### [Instructions to follow]
Where the data below begins, start retyping exactly, and end on the line with "brown rocket: 1 -> 0", which is included; no picture goes in.

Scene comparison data
________

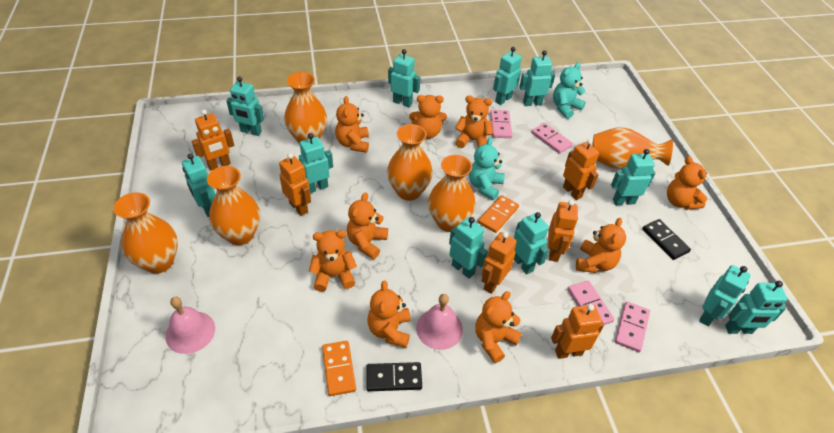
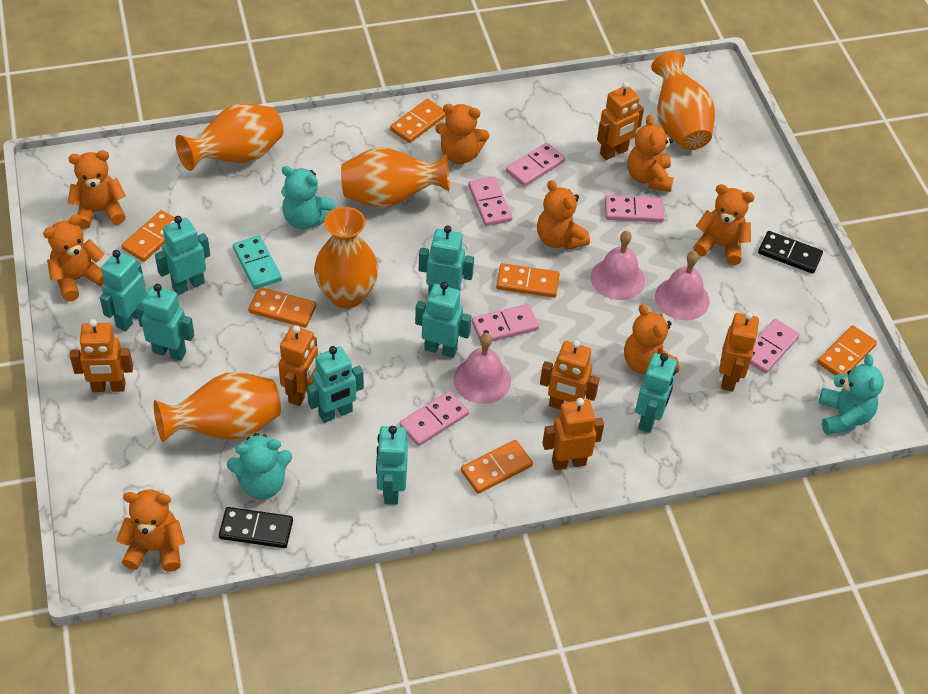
orange domino: 2 -> 6
orange teddy bear: 9 -> 8
orange vase: 6 -> 5
pink bell: 2 -> 3
pink domino: 4 -> 6
turquoise domino: 0 -> 1
turquoise robot: 11 -> 8
turquoise teddy bear: 2 -> 3

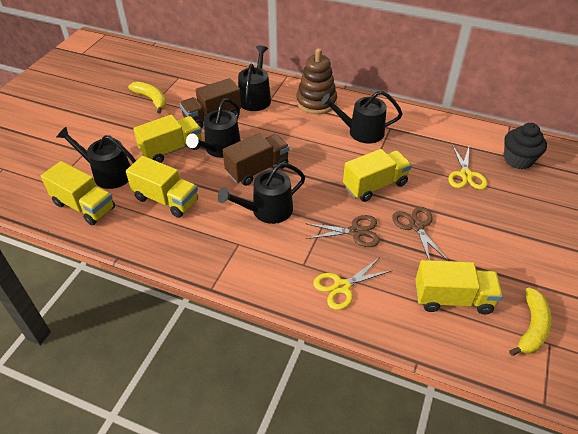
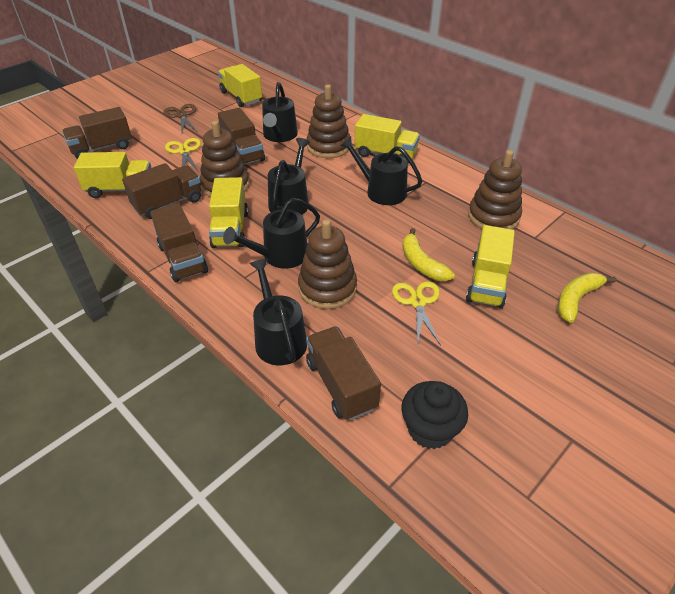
brown scissors: 2 -> 1
brown stacking toy: 1 -> 4
brown truck: 2 -> 5

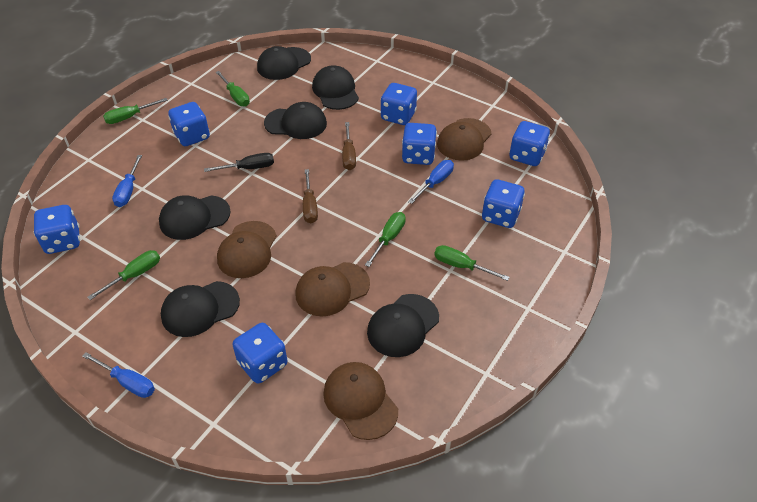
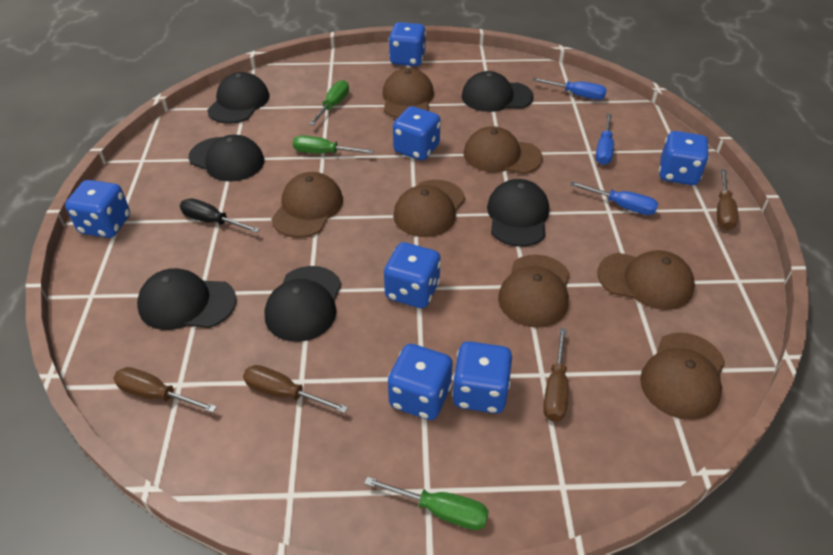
brown cap: 4 -> 7
brown screwdriver: 2 -> 4
green screwdriver: 5 -> 3

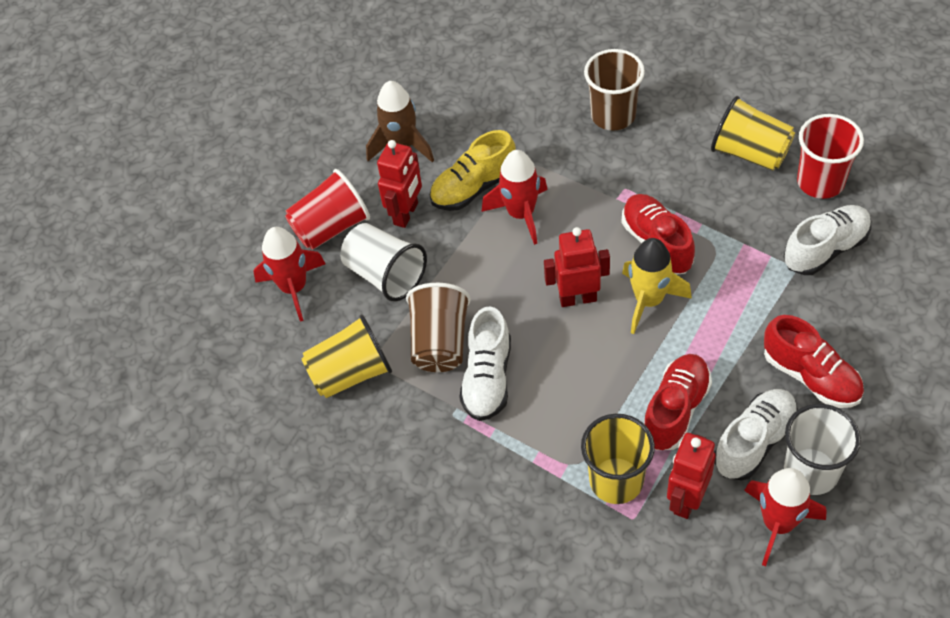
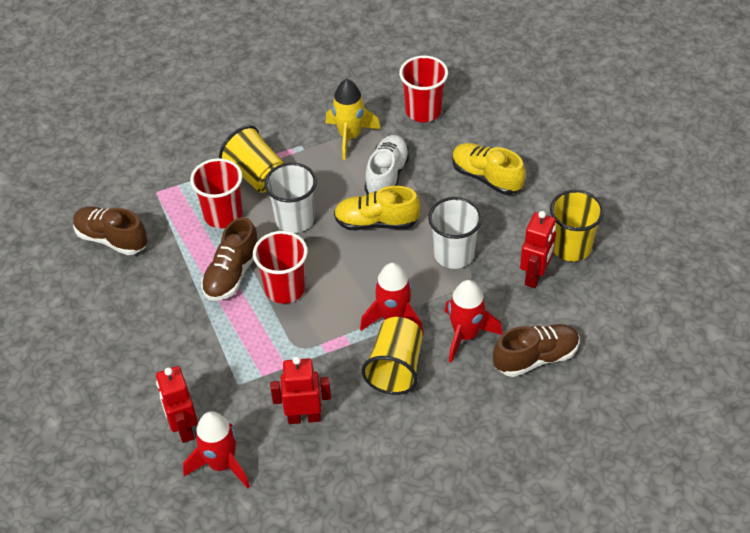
brown cup: 2 -> 0
brown rocket: 1 -> 0
brown shoe: 0 -> 3
red cup: 2 -> 3
red shoe: 3 -> 0
white shoe: 3 -> 1
yellow shoe: 1 -> 2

________

### [Task answer]
orange domino: 2 -> 6
orange teddy bear: 9 -> 8
orange vase: 6 -> 5
pink bell: 2 -> 3
pink domino: 4 -> 6
turquoise domino: 0 -> 1
turquoise robot: 11 -> 8
turquoise teddy bear: 2 -> 3

brown scissors: 2 -> 1
brown stacking toy: 1 -> 4
brown truck: 2 -> 5

brown cap: 4 -> 7
brown screwdriver: 2 -> 4
green screwdriver: 5 -> 3

brown cup: 2 -> 0
brown rocket: 1 -> 0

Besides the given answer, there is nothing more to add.